Count the lines in the records that contain the string "shortInstrumentName", and reply with the number alone.

-- start Stored records --

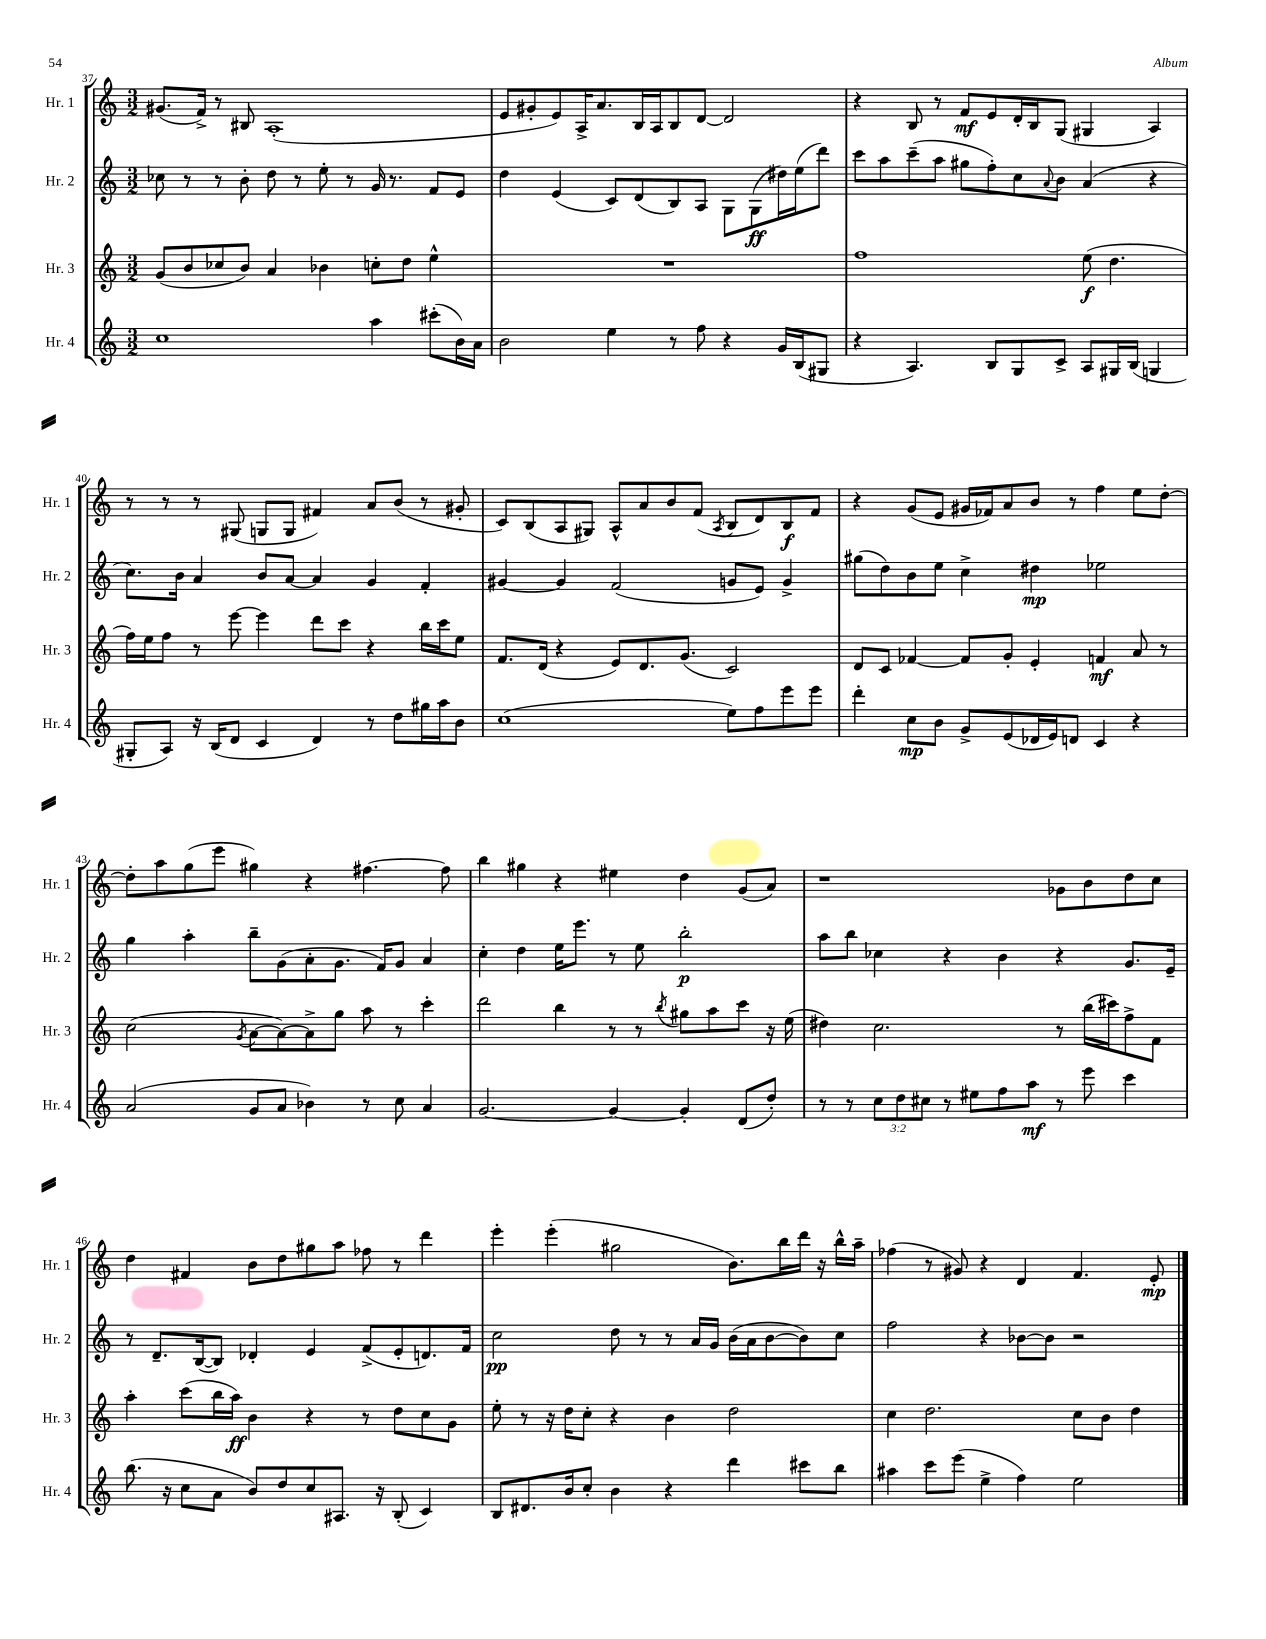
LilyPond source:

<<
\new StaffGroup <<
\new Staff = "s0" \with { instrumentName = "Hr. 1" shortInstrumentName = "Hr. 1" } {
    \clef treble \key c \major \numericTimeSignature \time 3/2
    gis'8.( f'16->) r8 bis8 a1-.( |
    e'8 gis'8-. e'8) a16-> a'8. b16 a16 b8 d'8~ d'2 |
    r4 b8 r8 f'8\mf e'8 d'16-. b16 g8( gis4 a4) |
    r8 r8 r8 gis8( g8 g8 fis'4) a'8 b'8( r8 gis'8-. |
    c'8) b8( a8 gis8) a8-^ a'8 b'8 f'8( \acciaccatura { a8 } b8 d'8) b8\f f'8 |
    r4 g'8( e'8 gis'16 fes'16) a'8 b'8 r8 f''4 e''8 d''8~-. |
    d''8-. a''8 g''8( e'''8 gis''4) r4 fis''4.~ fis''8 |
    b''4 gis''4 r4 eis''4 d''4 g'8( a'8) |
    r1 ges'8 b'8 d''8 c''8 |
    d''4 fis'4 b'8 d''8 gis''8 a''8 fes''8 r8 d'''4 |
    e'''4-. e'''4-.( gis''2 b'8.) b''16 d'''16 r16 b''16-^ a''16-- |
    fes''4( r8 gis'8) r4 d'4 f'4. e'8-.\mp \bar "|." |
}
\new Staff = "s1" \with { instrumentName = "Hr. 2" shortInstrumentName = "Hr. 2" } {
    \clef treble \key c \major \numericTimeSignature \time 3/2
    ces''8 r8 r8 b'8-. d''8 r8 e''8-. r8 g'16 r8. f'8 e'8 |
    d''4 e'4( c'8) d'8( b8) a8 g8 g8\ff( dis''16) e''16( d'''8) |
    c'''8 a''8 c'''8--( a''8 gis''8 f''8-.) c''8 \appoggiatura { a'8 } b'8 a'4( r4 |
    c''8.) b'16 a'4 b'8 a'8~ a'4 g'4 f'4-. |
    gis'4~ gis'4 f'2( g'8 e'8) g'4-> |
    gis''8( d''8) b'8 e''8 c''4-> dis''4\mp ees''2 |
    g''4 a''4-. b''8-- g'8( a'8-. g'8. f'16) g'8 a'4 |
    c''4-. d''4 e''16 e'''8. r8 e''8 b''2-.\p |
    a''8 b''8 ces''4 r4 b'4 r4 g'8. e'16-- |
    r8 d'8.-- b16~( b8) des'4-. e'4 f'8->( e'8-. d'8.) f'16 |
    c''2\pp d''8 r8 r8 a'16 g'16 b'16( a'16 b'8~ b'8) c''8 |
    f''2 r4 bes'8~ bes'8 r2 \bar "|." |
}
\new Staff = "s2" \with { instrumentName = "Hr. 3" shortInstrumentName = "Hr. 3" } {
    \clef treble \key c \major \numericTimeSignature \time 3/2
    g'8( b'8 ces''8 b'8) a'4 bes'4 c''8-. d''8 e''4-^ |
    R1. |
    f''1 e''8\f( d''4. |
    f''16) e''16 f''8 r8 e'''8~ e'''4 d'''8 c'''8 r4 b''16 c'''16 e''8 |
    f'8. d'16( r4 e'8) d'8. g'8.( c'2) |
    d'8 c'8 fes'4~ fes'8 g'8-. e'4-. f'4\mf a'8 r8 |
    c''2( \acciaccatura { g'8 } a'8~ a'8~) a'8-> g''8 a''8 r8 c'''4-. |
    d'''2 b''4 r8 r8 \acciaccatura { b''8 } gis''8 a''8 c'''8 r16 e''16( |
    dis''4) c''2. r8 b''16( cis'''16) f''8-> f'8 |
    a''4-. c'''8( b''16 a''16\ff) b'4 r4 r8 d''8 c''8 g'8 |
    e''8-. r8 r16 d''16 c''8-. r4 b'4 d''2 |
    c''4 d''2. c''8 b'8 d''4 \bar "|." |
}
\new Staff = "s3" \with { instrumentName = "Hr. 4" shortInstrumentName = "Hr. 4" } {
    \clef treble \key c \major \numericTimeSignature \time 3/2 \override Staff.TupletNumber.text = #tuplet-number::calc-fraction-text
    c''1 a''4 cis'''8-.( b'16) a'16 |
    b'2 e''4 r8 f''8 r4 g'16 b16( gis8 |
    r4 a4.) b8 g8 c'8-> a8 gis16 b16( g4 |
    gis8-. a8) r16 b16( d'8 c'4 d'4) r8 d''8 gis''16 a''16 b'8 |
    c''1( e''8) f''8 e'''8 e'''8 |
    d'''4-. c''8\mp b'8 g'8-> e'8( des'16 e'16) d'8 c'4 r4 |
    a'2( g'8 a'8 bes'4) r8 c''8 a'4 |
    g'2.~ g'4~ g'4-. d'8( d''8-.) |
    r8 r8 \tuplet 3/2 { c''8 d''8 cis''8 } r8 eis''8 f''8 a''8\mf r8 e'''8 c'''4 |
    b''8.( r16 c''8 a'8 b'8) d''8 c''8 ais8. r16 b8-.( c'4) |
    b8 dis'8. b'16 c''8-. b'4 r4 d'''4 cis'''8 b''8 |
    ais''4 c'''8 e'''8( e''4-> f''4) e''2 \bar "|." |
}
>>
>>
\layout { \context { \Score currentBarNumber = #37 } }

-- end Stored records --

Exercise output: 4